(Stored data from a collection)
....................

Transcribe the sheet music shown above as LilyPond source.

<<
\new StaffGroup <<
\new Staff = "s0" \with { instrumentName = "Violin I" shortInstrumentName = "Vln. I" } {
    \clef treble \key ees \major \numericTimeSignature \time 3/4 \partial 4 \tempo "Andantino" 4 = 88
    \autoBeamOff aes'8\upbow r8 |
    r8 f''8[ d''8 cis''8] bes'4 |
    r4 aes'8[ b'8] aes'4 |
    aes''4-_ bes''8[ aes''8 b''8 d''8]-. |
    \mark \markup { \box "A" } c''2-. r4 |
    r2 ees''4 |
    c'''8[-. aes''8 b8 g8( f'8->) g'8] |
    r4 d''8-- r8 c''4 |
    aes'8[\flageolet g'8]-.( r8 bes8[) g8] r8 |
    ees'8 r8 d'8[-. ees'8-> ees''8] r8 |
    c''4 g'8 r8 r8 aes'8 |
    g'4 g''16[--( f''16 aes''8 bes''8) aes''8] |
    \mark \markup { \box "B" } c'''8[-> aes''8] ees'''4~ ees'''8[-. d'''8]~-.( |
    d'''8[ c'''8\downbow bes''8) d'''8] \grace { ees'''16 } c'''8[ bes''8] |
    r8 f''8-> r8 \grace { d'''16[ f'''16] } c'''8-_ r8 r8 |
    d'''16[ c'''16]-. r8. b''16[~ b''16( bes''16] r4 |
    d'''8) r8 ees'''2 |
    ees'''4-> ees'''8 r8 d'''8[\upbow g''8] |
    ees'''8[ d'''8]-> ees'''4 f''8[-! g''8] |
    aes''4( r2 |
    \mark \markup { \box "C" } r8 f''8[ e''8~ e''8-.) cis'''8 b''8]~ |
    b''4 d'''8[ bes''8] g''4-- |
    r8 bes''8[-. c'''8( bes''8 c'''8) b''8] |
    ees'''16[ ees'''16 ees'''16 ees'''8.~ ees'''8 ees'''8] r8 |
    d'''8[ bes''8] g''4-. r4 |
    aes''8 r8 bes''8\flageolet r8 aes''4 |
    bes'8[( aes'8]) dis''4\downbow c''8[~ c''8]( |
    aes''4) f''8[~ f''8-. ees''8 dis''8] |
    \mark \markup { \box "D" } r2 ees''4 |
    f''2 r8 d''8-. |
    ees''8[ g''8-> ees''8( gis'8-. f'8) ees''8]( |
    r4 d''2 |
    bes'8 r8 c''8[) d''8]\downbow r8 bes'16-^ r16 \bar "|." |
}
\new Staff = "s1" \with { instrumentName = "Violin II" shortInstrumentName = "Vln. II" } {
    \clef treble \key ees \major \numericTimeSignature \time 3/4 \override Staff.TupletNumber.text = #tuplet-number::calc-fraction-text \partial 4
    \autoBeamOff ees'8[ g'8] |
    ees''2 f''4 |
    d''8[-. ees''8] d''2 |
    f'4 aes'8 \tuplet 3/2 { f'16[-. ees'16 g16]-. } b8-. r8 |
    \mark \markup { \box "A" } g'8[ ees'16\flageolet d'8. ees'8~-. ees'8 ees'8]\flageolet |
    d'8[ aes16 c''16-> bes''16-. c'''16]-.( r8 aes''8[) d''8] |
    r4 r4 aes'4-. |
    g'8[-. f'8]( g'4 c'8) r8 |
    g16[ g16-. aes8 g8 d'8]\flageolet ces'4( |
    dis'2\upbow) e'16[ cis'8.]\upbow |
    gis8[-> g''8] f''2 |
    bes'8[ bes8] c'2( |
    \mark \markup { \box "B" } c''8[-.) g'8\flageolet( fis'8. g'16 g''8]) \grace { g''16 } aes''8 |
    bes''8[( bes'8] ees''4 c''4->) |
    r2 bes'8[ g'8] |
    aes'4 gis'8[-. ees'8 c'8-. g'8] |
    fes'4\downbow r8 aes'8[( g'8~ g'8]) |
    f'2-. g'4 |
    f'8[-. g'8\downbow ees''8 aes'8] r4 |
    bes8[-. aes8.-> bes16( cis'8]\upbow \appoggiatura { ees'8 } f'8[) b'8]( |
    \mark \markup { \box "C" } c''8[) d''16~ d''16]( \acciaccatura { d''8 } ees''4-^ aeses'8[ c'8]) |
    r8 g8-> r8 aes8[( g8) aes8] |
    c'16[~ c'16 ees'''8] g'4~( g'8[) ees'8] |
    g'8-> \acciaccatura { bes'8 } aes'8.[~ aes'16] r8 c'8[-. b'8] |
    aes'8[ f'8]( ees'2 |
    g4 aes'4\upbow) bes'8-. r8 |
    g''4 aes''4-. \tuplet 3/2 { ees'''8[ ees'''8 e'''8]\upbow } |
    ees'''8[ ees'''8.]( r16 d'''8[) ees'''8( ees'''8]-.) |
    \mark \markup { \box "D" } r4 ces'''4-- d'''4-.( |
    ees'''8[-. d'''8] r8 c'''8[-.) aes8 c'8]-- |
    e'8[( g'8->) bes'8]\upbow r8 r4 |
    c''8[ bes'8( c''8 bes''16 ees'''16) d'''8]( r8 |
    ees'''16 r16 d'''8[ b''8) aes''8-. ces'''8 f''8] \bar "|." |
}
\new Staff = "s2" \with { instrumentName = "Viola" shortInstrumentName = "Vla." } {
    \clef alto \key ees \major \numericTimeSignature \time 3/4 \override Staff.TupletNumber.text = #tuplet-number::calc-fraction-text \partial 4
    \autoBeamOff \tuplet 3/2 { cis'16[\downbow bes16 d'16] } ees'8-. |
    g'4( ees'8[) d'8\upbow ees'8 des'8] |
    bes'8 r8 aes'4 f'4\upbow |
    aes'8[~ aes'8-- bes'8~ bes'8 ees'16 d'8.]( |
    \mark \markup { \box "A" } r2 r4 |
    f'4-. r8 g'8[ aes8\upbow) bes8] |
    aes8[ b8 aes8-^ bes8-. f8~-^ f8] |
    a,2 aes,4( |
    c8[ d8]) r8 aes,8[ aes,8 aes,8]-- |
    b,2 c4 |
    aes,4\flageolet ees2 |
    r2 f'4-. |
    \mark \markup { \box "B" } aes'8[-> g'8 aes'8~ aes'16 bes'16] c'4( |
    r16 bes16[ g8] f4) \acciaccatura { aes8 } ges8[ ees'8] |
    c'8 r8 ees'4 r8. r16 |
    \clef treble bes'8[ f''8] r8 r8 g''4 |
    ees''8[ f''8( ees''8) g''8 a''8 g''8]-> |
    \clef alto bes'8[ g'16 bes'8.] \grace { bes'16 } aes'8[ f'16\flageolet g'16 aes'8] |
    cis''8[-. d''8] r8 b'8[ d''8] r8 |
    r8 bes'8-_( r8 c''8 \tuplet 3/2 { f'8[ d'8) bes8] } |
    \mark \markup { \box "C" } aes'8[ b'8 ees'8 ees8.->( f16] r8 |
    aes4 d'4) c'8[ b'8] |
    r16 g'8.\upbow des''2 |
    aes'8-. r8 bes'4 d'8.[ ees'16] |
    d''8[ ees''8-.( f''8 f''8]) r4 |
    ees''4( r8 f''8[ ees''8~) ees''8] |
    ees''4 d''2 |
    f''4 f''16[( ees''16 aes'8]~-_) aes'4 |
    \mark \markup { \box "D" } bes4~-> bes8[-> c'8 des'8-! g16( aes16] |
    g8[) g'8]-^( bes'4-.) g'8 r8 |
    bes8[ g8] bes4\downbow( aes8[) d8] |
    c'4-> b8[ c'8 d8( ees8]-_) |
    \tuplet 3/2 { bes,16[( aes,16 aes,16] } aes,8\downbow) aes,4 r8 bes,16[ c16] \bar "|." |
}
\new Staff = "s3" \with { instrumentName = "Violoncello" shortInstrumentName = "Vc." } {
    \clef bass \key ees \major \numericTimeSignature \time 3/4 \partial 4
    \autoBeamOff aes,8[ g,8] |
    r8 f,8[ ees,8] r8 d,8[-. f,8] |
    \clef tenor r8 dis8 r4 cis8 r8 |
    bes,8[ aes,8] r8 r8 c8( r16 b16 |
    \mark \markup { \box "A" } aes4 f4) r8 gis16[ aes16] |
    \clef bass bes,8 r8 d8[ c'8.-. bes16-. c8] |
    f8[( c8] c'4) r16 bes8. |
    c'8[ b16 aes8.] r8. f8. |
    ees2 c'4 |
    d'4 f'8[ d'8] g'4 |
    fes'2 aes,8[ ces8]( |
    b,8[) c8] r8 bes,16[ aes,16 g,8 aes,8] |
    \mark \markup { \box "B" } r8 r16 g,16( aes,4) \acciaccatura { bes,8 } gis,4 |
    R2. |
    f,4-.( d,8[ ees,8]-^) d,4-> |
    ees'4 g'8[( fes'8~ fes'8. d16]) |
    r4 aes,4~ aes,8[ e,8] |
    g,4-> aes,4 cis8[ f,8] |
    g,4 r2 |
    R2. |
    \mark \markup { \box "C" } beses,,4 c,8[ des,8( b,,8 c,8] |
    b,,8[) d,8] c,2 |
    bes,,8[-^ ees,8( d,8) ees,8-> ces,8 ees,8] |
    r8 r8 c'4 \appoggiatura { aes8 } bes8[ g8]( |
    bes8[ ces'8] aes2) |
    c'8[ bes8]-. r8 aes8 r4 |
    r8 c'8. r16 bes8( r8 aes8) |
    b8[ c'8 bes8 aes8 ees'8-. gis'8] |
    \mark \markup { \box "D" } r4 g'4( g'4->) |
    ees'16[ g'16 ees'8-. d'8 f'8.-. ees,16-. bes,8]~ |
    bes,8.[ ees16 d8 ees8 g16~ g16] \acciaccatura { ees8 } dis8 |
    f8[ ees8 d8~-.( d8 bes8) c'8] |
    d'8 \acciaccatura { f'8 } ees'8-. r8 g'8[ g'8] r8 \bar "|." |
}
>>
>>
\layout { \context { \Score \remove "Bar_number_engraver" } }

....................

→ TASK TO COMPLETE
Report every line of the data above that contains the string "TupletNumber", matching case exactly.

→ CORRECT RESULT
    \clef treble \key ees \major \numericTimeSignature \time 3/4 \override Staff.TupletNumber.text = #tuplet-number::calc-fraction-text \partial 4
    \clef alto \key ees \major \numericTimeSignature \time 3/4 \override Staff.TupletNumber.text = #tuplet-number::calc-fraction-text \partial 4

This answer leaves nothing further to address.